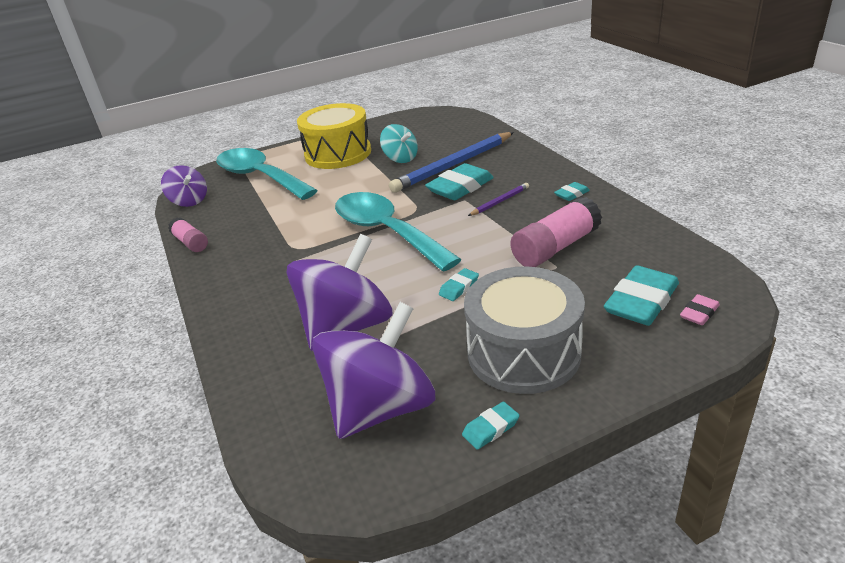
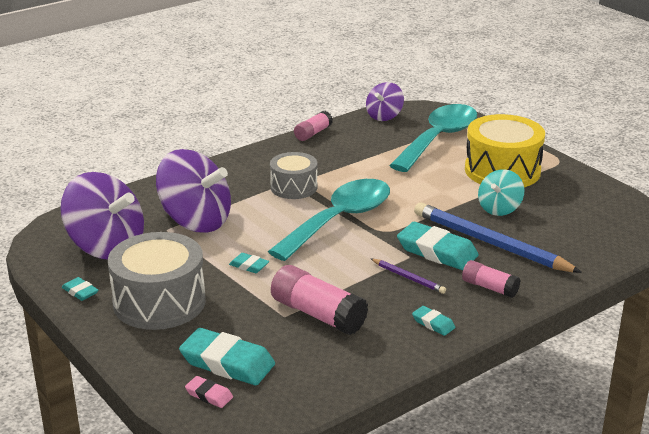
camera: 75 degrees right, 5 degrees down
none -> grey drum [270,152,318,199]
none -> pink glue stick [462,260,521,298]

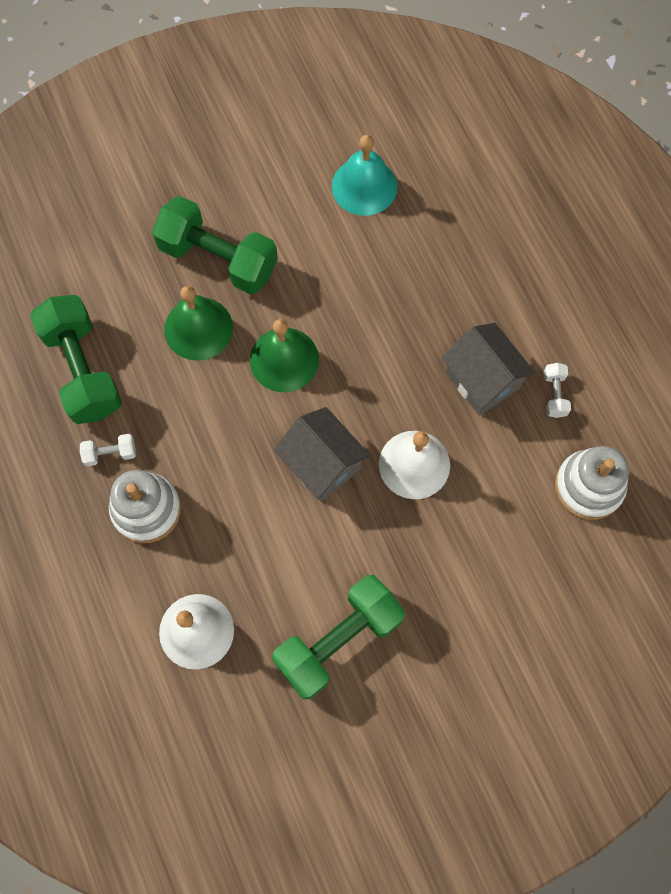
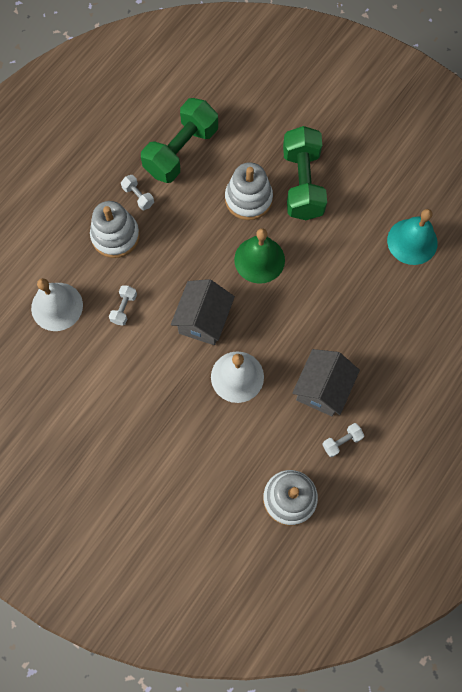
camera: 60 degrees right, 0 degrees up
green bell [164,286,233,361] -> white stacking toy [225,162,273,220]
green dumbbell [272,575,405,699] -> none
none -> white dumbbell [109,285,137,326]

* PROBLEM *
Starting at the line that contains "none -> grey drum [270,152,318,199]", write out every line through the end of the entries above exactly, and omit the pictures.

* EXERCISE ANSWER *
none -> grey drum [270,152,318,199]
none -> pink glue stick [462,260,521,298]

camera: 60 degrees right, 0 degrees up
green bell [164,286,233,361] -> white stacking toy [225,162,273,220]
green dumbbell [272,575,405,699] -> none
none -> white dumbbell [109,285,137,326]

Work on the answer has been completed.